* [Detalhes do exercício] Conte quantas linhas da listagem abaixo contêm a palavra "ottava" e responda somente com esse número.

* [Listagem fornecida]

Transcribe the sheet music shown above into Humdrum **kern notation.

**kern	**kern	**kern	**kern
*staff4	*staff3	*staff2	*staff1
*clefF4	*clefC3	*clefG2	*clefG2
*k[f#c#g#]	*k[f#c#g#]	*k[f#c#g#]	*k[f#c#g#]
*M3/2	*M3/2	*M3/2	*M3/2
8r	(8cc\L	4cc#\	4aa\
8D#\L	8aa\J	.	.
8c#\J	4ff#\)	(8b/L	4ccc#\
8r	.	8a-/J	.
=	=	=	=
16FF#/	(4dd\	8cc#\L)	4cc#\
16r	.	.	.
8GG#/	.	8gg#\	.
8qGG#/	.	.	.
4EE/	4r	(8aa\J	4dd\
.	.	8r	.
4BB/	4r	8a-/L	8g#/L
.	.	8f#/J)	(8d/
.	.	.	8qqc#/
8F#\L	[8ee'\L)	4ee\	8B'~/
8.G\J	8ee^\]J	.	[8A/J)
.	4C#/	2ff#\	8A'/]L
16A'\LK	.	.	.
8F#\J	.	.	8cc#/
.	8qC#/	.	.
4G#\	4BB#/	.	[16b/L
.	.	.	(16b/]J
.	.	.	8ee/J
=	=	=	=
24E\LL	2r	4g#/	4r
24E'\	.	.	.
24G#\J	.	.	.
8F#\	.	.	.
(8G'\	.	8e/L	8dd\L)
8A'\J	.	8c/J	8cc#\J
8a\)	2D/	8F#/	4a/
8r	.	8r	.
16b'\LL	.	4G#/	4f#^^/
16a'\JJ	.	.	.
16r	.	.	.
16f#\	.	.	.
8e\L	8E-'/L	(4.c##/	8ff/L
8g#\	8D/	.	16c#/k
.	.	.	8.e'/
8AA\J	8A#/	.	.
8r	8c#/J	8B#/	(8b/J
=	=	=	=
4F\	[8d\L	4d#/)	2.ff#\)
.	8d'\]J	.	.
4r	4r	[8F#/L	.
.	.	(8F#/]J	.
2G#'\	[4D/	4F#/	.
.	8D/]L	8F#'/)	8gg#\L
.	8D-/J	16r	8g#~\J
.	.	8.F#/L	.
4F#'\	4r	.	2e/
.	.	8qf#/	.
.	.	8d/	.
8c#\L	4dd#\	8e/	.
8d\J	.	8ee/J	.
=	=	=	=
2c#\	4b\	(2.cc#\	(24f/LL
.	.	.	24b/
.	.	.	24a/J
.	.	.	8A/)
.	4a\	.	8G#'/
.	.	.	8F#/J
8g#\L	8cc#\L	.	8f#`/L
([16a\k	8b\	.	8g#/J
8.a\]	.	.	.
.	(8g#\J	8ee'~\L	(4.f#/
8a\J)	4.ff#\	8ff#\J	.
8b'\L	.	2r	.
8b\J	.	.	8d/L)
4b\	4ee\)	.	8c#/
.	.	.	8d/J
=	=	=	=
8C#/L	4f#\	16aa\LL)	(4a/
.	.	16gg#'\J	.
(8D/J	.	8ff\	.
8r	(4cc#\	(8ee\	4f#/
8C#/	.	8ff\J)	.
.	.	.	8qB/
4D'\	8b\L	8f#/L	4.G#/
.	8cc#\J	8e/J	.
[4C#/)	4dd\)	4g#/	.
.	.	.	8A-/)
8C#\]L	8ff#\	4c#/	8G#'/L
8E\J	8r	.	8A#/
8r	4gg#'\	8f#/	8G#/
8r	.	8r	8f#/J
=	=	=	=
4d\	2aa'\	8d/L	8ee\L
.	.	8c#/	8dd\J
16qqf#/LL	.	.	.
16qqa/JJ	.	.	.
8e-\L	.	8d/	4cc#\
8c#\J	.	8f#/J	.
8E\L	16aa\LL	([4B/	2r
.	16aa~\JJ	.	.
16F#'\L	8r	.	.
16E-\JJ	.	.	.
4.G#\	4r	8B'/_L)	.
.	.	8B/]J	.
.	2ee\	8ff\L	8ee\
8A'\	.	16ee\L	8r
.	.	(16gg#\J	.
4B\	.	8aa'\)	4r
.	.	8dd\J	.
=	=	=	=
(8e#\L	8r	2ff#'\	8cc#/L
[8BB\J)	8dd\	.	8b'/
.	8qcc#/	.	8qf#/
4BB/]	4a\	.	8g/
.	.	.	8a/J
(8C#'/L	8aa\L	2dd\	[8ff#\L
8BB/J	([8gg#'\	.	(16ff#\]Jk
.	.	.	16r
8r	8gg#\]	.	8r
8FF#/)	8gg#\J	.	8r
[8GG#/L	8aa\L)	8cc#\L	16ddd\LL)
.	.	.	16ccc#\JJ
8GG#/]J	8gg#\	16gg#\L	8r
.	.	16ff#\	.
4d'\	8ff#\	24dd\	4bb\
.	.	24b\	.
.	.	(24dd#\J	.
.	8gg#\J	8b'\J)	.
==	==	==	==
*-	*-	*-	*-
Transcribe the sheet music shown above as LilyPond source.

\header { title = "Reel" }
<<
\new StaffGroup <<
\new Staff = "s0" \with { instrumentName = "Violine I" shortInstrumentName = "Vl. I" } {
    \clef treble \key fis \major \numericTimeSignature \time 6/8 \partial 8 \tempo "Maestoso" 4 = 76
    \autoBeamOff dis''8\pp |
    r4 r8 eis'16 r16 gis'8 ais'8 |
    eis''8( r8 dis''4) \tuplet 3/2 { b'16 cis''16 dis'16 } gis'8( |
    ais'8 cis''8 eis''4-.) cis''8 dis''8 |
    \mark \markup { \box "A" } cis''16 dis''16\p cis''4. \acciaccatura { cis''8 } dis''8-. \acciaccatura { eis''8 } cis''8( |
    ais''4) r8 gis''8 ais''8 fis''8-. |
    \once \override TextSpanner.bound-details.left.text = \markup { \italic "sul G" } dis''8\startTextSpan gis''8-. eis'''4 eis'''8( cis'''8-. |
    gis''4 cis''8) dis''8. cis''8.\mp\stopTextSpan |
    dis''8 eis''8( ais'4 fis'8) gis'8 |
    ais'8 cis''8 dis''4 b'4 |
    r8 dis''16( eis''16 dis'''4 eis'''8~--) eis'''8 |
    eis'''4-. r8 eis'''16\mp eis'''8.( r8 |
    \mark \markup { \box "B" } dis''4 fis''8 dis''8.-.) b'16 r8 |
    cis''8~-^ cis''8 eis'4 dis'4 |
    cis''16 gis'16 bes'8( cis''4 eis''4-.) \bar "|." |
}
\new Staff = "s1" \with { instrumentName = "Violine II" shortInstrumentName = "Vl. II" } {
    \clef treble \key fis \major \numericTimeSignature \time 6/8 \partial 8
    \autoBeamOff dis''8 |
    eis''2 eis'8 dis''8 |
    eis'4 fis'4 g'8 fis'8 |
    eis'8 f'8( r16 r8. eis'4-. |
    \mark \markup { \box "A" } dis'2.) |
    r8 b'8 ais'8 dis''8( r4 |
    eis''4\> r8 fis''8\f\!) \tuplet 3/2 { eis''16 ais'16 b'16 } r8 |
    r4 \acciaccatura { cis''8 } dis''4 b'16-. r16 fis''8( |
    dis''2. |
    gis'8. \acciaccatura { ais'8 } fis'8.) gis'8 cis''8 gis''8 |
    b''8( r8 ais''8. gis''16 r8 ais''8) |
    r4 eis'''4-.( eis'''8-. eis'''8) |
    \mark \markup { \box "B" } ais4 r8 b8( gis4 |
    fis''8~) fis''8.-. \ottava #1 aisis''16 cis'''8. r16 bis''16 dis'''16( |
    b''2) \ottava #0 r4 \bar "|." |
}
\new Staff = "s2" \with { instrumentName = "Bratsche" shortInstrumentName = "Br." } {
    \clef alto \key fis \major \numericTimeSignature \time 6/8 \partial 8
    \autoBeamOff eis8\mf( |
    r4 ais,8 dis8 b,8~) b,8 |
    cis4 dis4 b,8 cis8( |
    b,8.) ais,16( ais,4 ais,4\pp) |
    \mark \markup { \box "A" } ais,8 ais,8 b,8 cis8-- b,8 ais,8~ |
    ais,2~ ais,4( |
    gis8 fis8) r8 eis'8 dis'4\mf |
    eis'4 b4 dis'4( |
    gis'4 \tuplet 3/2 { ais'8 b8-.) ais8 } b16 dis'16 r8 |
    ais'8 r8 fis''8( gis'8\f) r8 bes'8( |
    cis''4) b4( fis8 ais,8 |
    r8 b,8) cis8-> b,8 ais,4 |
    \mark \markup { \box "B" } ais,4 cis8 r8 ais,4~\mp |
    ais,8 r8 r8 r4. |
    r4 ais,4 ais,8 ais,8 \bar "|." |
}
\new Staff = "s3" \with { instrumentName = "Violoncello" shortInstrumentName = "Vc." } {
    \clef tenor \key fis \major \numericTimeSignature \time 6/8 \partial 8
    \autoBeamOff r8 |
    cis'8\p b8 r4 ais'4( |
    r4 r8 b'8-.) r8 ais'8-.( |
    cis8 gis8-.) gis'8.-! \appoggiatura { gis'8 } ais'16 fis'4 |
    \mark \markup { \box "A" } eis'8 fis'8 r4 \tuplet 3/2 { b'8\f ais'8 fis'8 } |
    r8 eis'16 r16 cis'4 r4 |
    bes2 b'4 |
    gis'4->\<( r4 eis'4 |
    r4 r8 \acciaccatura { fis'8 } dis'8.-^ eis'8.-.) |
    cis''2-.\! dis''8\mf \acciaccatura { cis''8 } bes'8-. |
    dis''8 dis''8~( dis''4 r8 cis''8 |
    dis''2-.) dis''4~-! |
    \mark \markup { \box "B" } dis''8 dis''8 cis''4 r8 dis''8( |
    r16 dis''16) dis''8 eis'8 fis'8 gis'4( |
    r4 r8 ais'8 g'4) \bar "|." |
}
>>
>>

* [Resposta da tarefa] 2